- ASSIGNMENT: In the material below, identify each line bearing the word "camera". Reproduce those lines.

- INPUT FOR THIS TASK:
......

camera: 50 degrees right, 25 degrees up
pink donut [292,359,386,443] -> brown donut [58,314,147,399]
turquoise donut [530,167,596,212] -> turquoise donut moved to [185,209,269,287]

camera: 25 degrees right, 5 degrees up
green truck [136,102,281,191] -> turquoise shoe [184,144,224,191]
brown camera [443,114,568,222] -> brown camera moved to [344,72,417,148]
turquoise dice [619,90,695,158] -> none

......

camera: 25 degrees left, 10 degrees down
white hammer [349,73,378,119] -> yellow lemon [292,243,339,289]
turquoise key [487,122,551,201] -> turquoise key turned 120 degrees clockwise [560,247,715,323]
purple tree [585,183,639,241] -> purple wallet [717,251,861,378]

......

- SOLUTION:
camera: 50 degrees right, 25 degrees up
camera: 25 degrees right, 5 degrees up
brown camera [443,114,568,222] -> brown camera moved to [344,72,417,148]
camera: 25 degrees left, 10 degrees down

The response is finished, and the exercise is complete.